**Records for this task:**
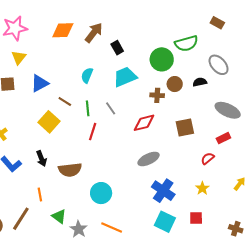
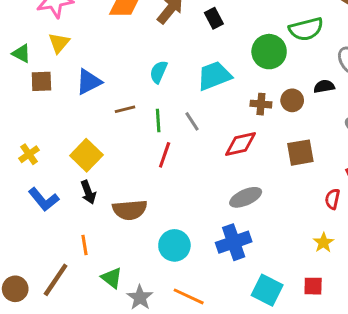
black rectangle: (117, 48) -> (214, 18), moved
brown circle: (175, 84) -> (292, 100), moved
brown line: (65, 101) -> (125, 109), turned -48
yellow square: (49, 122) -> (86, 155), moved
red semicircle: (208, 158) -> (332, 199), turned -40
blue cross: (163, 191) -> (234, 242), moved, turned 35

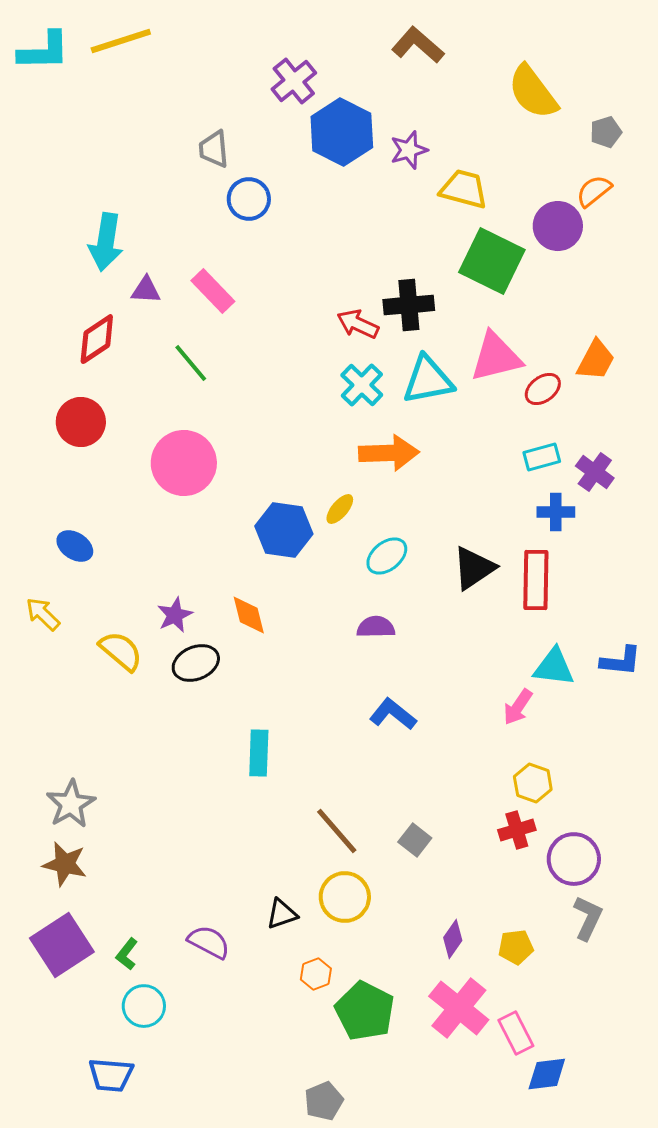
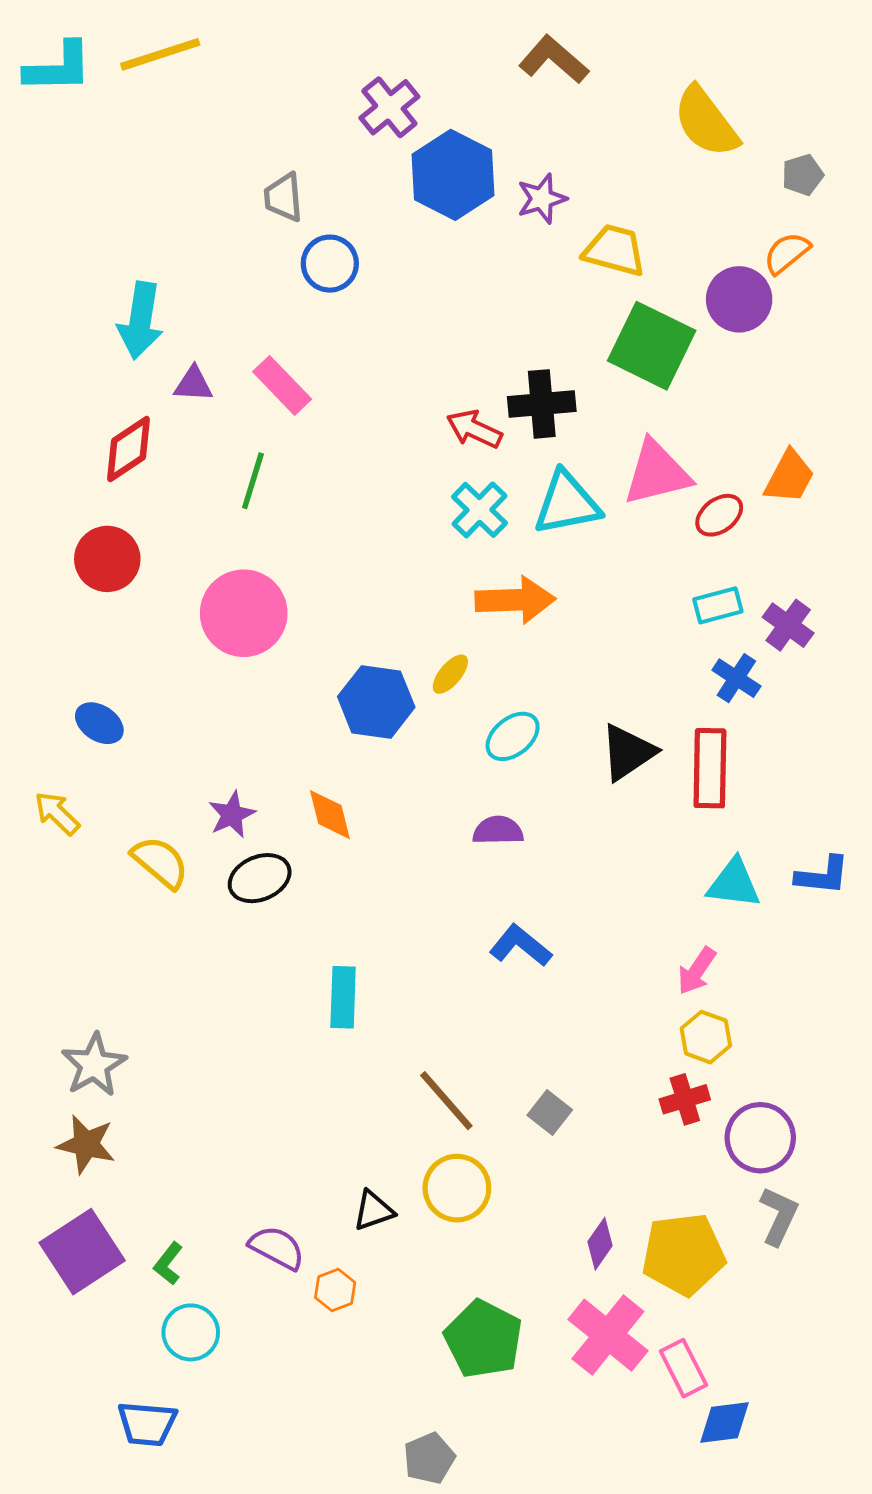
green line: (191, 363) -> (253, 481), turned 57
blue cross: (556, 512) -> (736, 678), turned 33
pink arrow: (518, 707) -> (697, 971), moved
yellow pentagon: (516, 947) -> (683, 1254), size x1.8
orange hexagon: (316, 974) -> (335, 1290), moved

**How to complete this task:**
Of the lines above, quote exactly those from the one with "brown line: (65, 101)" through the one with "green line: (191, 363)", ends included; pictures stay out.

**Answer for this exercise:**
brown line: (65, 101) -> (125, 109), turned -48
yellow square: (49, 122) -> (86, 155), moved
red semicircle: (208, 158) -> (332, 199), turned -40
blue cross: (163, 191) -> (234, 242), moved, turned 35

green line: (191, 363) -> (253, 481), turned 57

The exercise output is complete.